__YOUR OBJECTIVE__:
The goal is a clean copy of all the data below, with pictures dropped and everything else retyped exactly.
Segment Start: INFORMATION
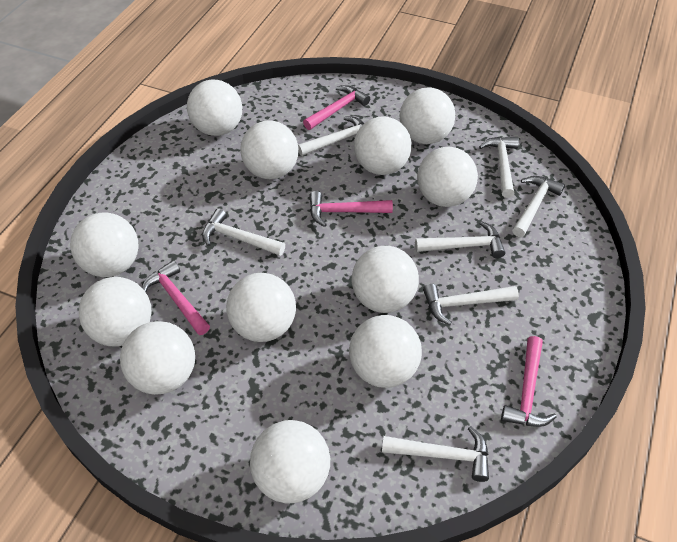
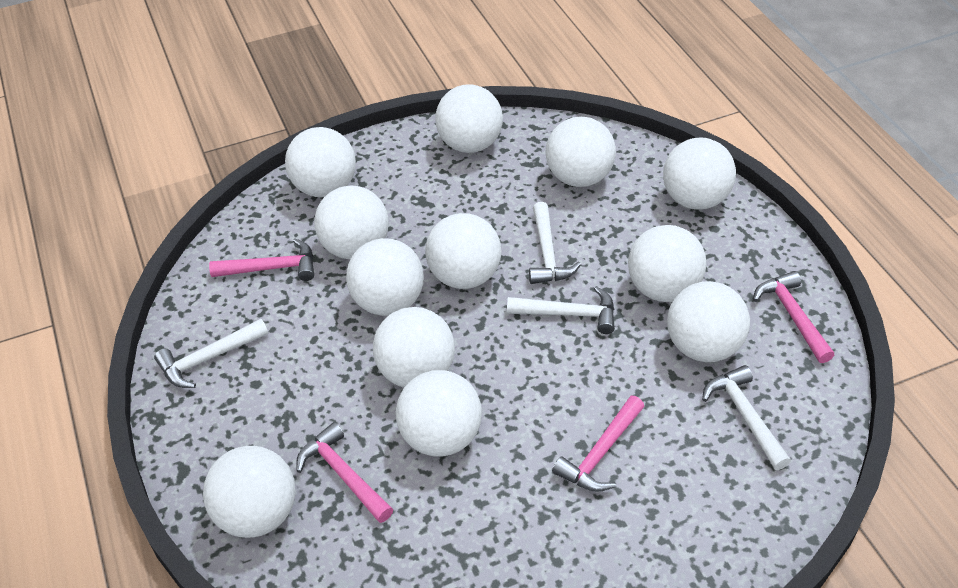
white hammer: 7 -> 4

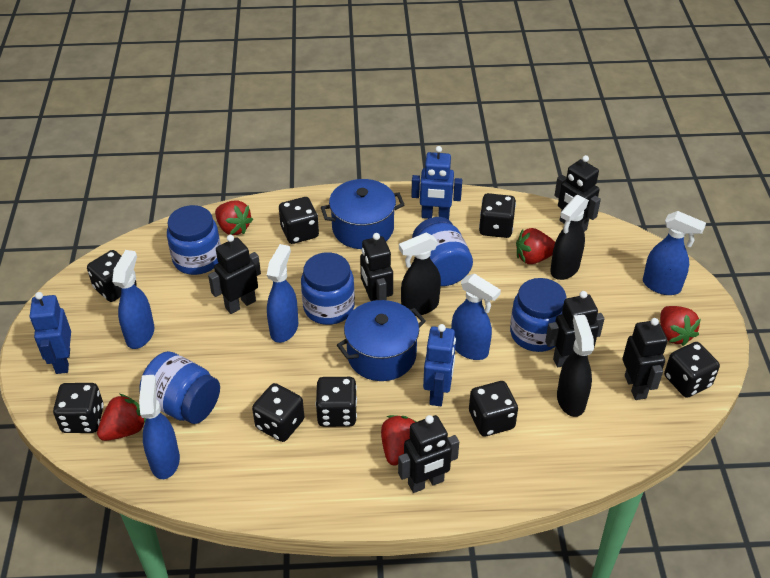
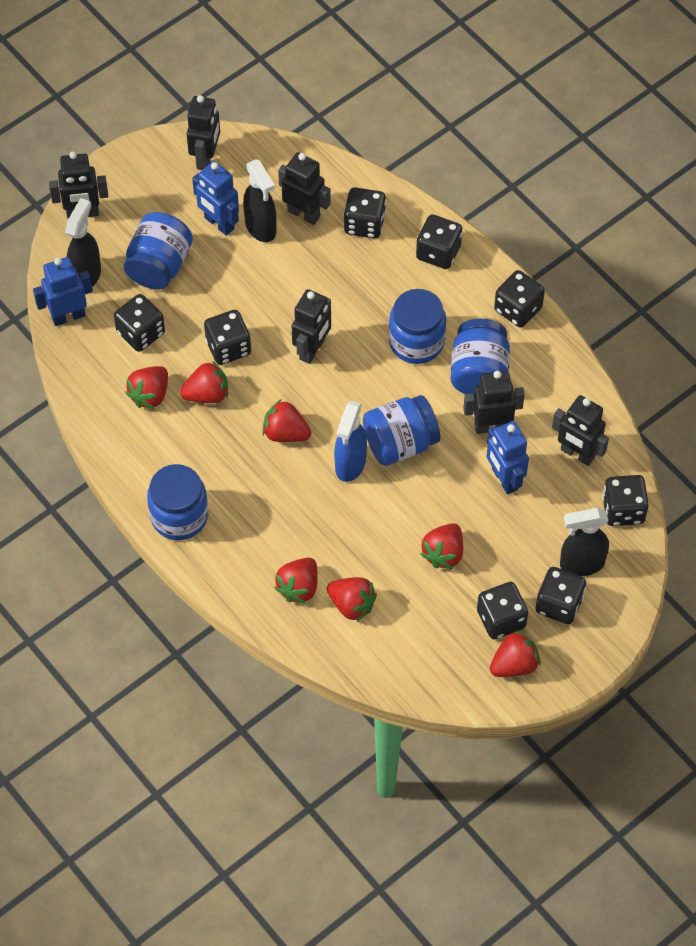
blue pot: 2 -> 0
blue spray bottle: 5 -> 1
red strawberry: 5 -> 7

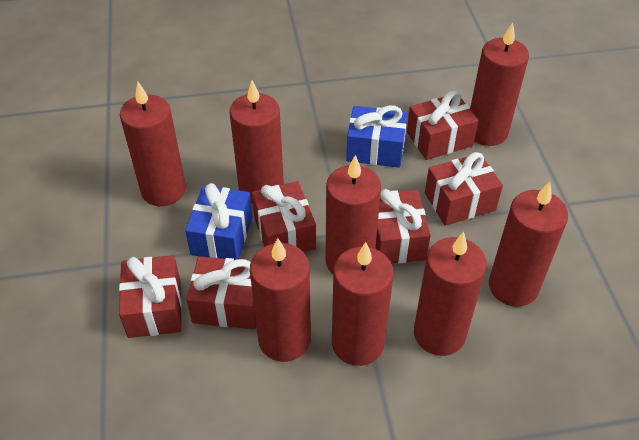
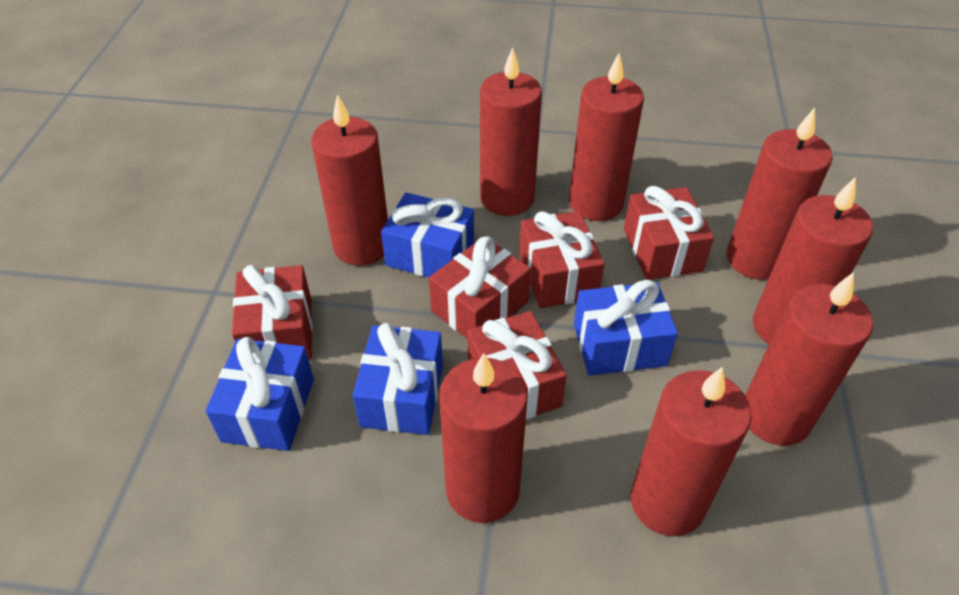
blue gift: 2 -> 4
red gift: 6 -> 5

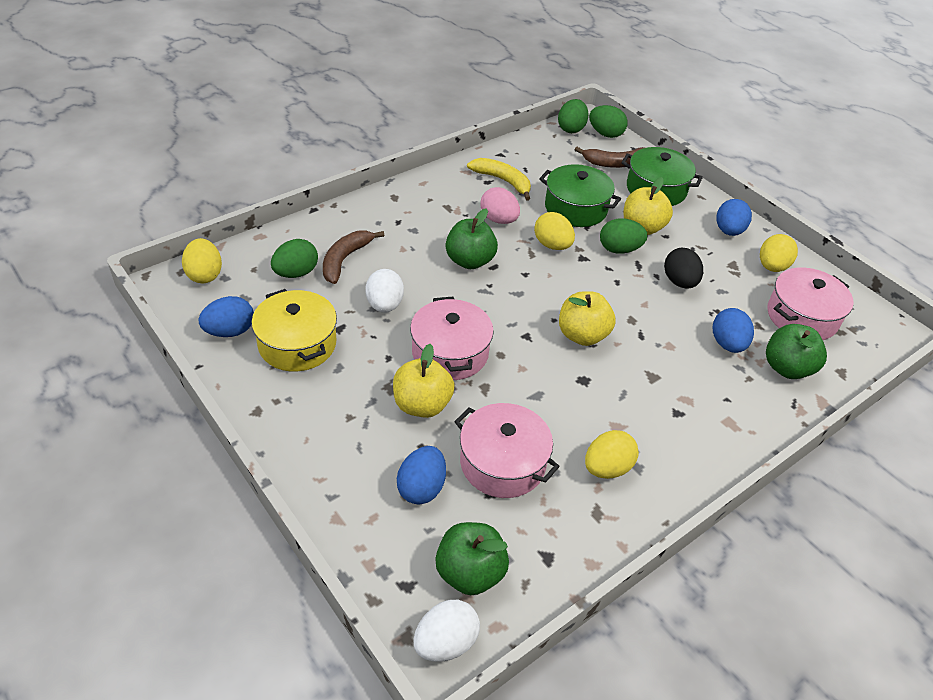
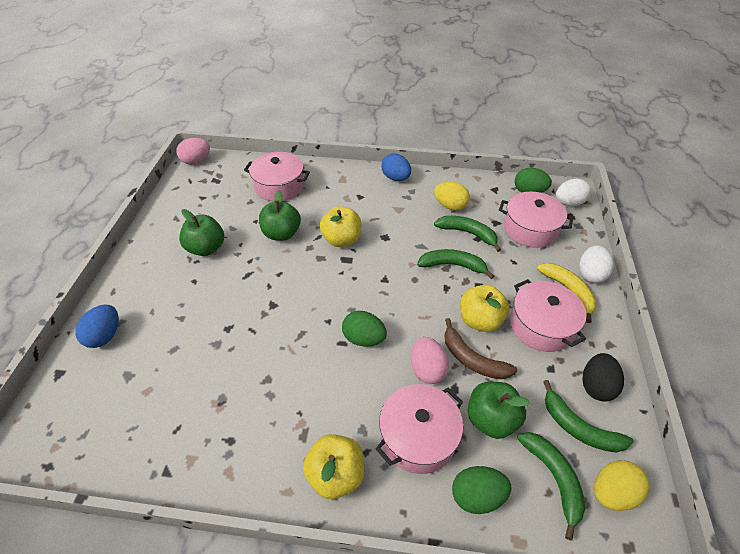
blue egg: 4 -> 2
brown banana: 2 -> 1
green banana: 0 -> 4
green egg: 4 -> 3
green pot: 2 -> 0
pink egg: 1 -> 2
pink pot: 3 -> 4
yellow egg: 4 -> 2
yellow pot: 1 -> 0

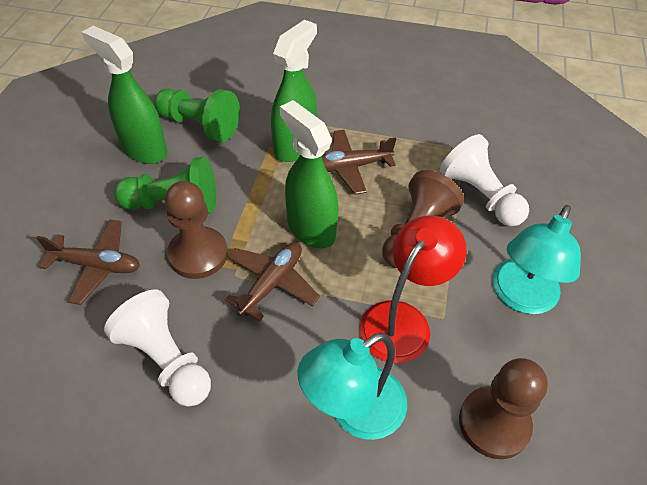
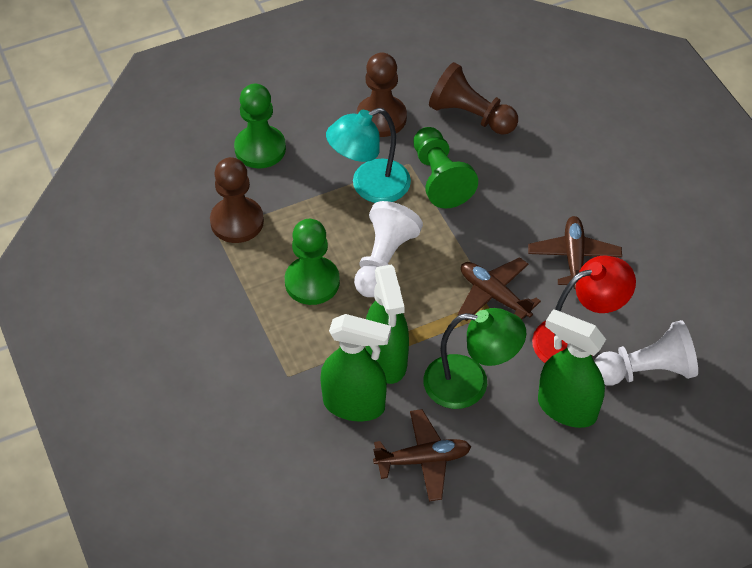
green lamp: 0 -> 1
green pawn: 2 -> 3
turquoise lamp: 2 -> 1

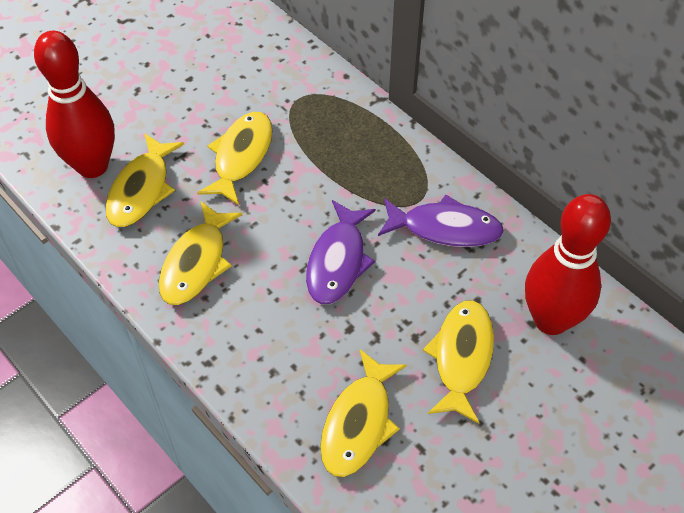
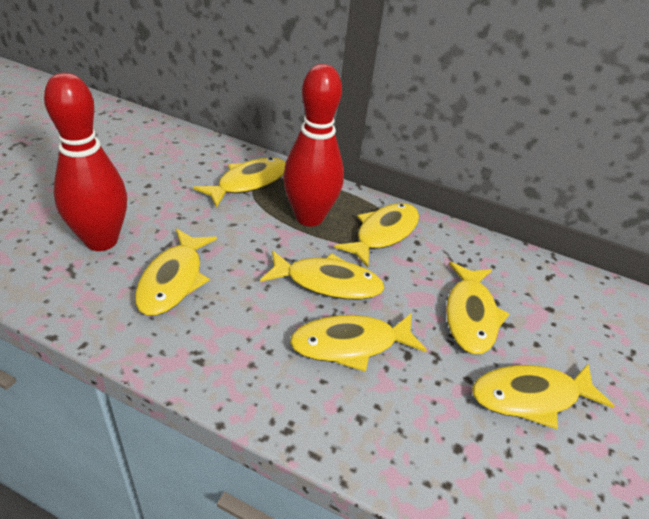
purple fish: 2 -> 0
yellow fish: 5 -> 7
Segment End: INFORMATION
__ANSWER BOX__:
white hammer: 7 -> 4

blue pot: 2 -> 0
blue spray bottle: 5 -> 1
red strawberry: 5 -> 7

blue gift: 2 -> 4
red gift: 6 -> 5

blue egg: 4 -> 2
brown banana: 2 -> 1
green banana: 0 -> 4
green egg: 4 -> 3
green pot: 2 -> 0
pink egg: 1 -> 2
pink pot: 3 -> 4
yellow egg: 4 -> 2
yellow pot: 1 -> 0

green lamp: 0 -> 1
green pawn: 2 -> 3
turquoise lamp: 2 -> 1

purple fish: 2 -> 0
yellow fish: 5 -> 7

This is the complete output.